What you are asked to do:
Keep images out and repeat all data exactly.

Task material:
::::::
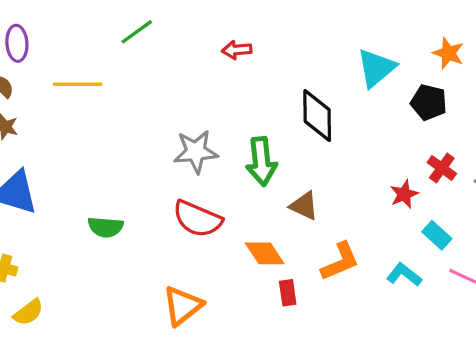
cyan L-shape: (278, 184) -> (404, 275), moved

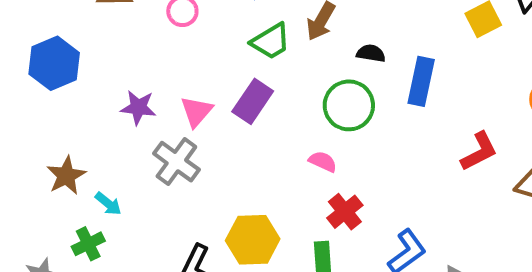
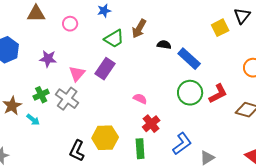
blue rectangle: (421, 81) -> (189, 59), turned -60
green circle: (349, 105) -> (190, 93), moved
purple star: (138, 107) -> (48, 59), moved
green cross: (88, 244) -> (41, 95), moved

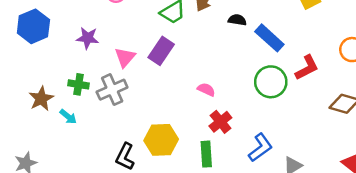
red L-shape: (218, 94) -> (307, 68), moved
green cross: (41, 95) -> (79, 84), turned 35
gray cross: (67, 99) -> (112, 90), turned 30

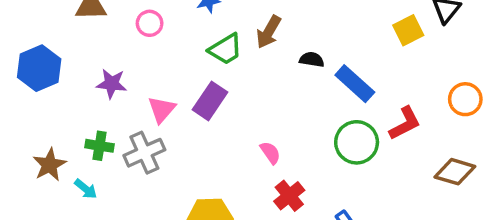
pink semicircle: (206, 90) -> (270, 153), turned 30

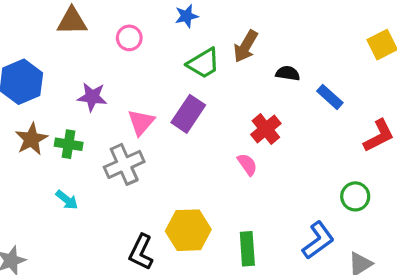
blue rectangle: (355, 84) -> (330, 97), size x0.7
green circle: (357, 142) -> (355, 196), moved, size x0.7
green cross: (100, 146) -> (69, 144), moved
brown star: (49, 165) -> (31, 139), moved
red cross: (289, 196) -> (266, 129), moved

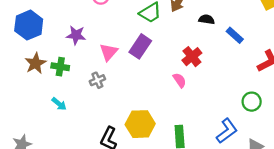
gray cross: (124, 164) -> (97, 80), size x0.6

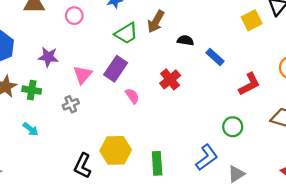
pink semicircle: (180, 80) -> (132, 96), moved

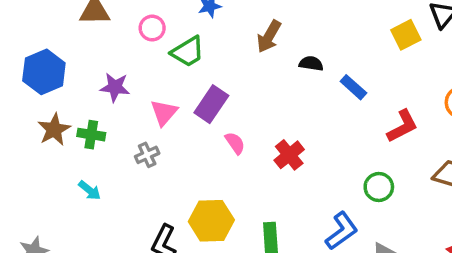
green trapezoid: (126, 33) -> (188, 52), moved
red cross: (170, 79) -> (289, 155), moved

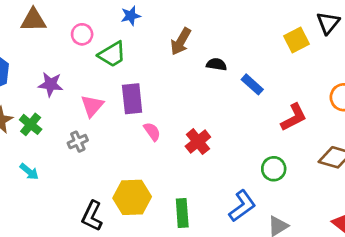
purple rectangle: (211, 104) -> (132, 99), turned -40
green cross: (91, 135) -> (31, 124), turned 30

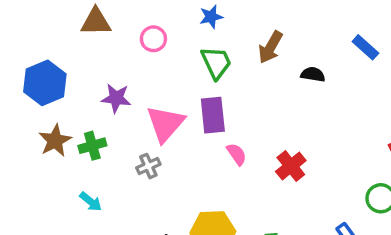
green trapezoid: (112, 54) -> (216, 63), moved, turned -84
blue rectangle: (252, 84) -> (365, 47), moved
pink triangle: (92, 106) -> (165, 124), size x1.4
green cross: (31, 124) -> (92, 146), turned 35

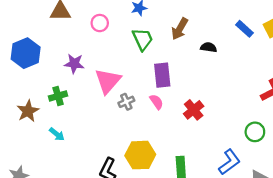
purple rectangle: (213, 115) -> (162, 75), moved
brown star: (55, 141) -> (28, 111), moved
gray cross: (148, 166) -> (126, 102), moved

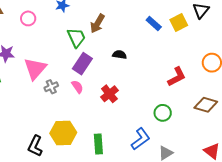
green trapezoid: (143, 39) -> (76, 38), moved
black semicircle: (209, 47) -> (120, 55), moved
purple rectangle: (162, 75) -> (82, 64), turned 40

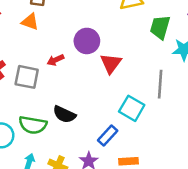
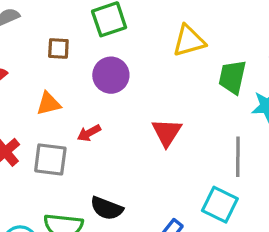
orange triangle: (30, 22) -> (48, 104), moved, turned -30
purple circle: (87, 41) -> (111, 75), moved
cyan square: (132, 108) -> (220, 205), moved

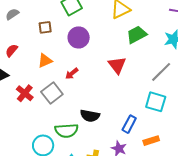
green trapezoid: (232, 77) -> (137, 35), moved, turned 60
gray line: (238, 157) -> (161, 72), turned 55
gray square: (50, 159) -> (52, 93), turned -35

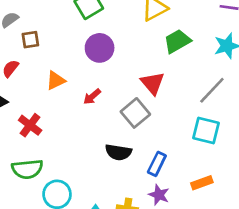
brown square: (45, 27) -> (30, 40), moved
gray square: (52, 93) -> (135, 113), moved
blue rectangle: (129, 124) -> (157, 164), moved
green semicircle: (66, 131) -> (27, 169), moved

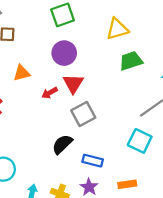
red triangle: (152, 83) -> (73, 84), moved
black semicircle: (118, 152) -> (62, 144), turned 115
blue rectangle: (157, 164) -> (93, 161), turned 66

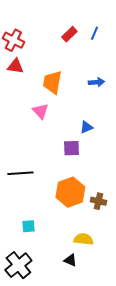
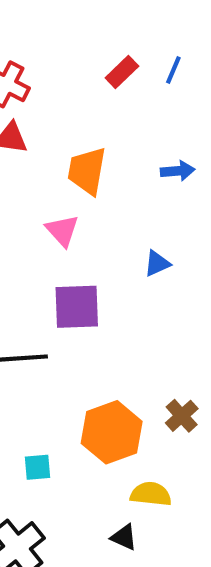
purple square: (71, 148) -> (77, 307), moved, size x1.4
orange hexagon: (70, 192) -> (112, 432), moved
brown cross: (98, 201) -> (182, 416), turned 35

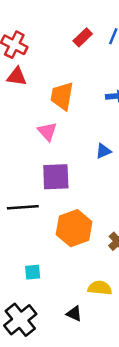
orange hexagon: (112, 432) -> (74, 228), moved
black triangle: (124, 537) -> (74, 314), moved

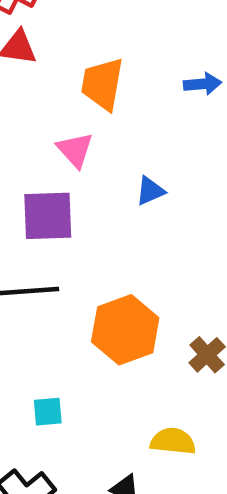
blue triangle: (103, 151) -> (150, 191), moved
purple square: (56, 177) -> (48, 216), moved

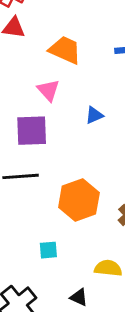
orange trapezoid: (102, 84) -> (65, 50), turned 104
cyan square: (48, 412) -> (48, 250), moved

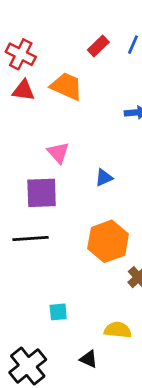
orange trapezoid: (65, 50) -> (66, 86), moved
orange hexagon: (79, 200) -> (108, 241), moved

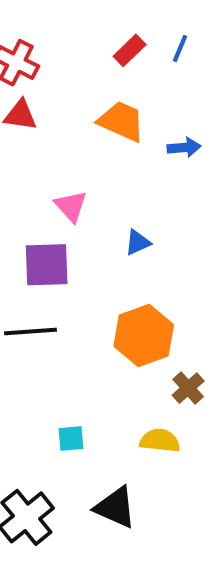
orange trapezoid: (66, 86) -> (121, 121), moved
yellow semicircle: (118, 330) -> (160, 441), moved
black triangle: (89, 359) -> (115, 507), size x1.6

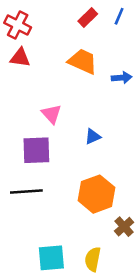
cyan square: (71, 439) -> (51, 258), size x1.6
yellow semicircle: (160, 441) -> (93, 259), moved, turned -85

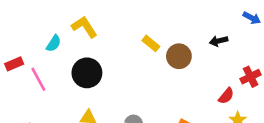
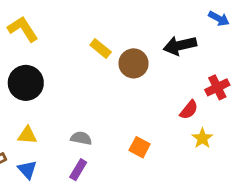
black arrow: (219, 41) -> (180, 45), size x1.5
::::::
Answer to this task:
cyan L-shape: (278, 184) -> (404, 275), moved

blue rectangle: (421, 81) -> (189, 59), turned -60
green circle: (349, 105) -> (190, 93), moved
purple star: (138, 107) -> (48, 59), moved
green cross: (88, 244) -> (41, 95), moved

red L-shape: (218, 94) -> (307, 68), moved
green cross: (41, 95) -> (79, 84), turned 35
gray cross: (67, 99) -> (112, 90), turned 30

pink semicircle: (206, 90) -> (270, 153), turned 30

blue rectangle: (355, 84) -> (330, 97), size x0.7
green circle: (357, 142) -> (355, 196), moved, size x0.7
green cross: (100, 146) -> (69, 144), moved
brown star: (49, 165) -> (31, 139), moved
red cross: (289, 196) -> (266, 129), moved

gray cross: (124, 164) -> (97, 80), size x0.6

pink semicircle: (180, 80) -> (132, 96), moved

green trapezoid: (126, 33) -> (188, 52), moved
red cross: (170, 79) -> (289, 155), moved

purple rectangle: (211, 104) -> (132, 99), turned -40
green cross: (91, 135) -> (31, 124), turned 30

green trapezoid: (112, 54) -> (216, 63), moved, turned -84
blue rectangle: (252, 84) -> (365, 47), moved
pink triangle: (92, 106) -> (165, 124), size x1.4
green cross: (31, 124) -> (92, 146), turned 35

purple rectangle: (213, 115) -> (162, 75), moved
brown star: (55, 141) -> (28, 111), moved
gray cross: (148, 166) -> (126, 102), moved

green trapezoid: (143, 39) -> (76, 38), moved
black semicircle: (209, 47) -> (120, 55), moved
purple rectangle: (162, 75) -> (82, 64), turned 40

orange triangle: (30, 22) -> (48, 104), moved, turned -30
purple circle: (87, 41) -> (111, 75), moved
cyan square: (132, 108) -> (220, 205), moved

green trapezoid: (232, 77) -> (137, 35), moved, turned 60
gray line: (238, 157) -> (161, 72), turned 55
gray square: (50, 159) -> (52, 93), turned -35

brown square: (45, 27) -> (30, 40), moved
gray square: (52, 93) -> (135, 113), moved
blue rectangle: (129, 124) -> (157, 164), moved
green semicircle: (66, 131) -> (27, 169), moved

red triangle: (152, 83) -> (73, 84), moved
black semicircle: (118, 152) -> (62, 144), turned 115
blue rectangle: (157, 164) -> (93, 161), turned 66

purple square: (71, 148) -> (77, 307), moved, size x1.4
orange hexagon: (70, 192) -> (112, 432), moved
brown cross: (98, 201) -> (182, 416), turned 35

orange hexagon: (112, 432) -> (74, 228), moved
black triangle: (124, 537) -> (74, 314), moved

blue triangle: (103, 151) -> (150, 191), moved
purple square: (56, 177) -> (48, 216), moved

orange trapezoid: (102, 84) -> (65, 50), turned 104
cyan square: (48, 412) -> (48, 250), moved

orange trapezoid: (65, 50) -> (66, 86), moved
orange hexagon: (79, 200) -> (108, 241), moved

orange trapezoid: (66, 86) -> (121, 121), moved
yellow semicircle: (118, 330) -> (160, 441), moved
black triangle: (89, 359) -> (115, 507), size x1.6

cyan square: (71, 439) -> (51, 258), size x1.6
yellow semicircle: (160, 441) -> (93, 259), moved, turned -85

black arrow: (219, 41) -> (180, 45), size x1.5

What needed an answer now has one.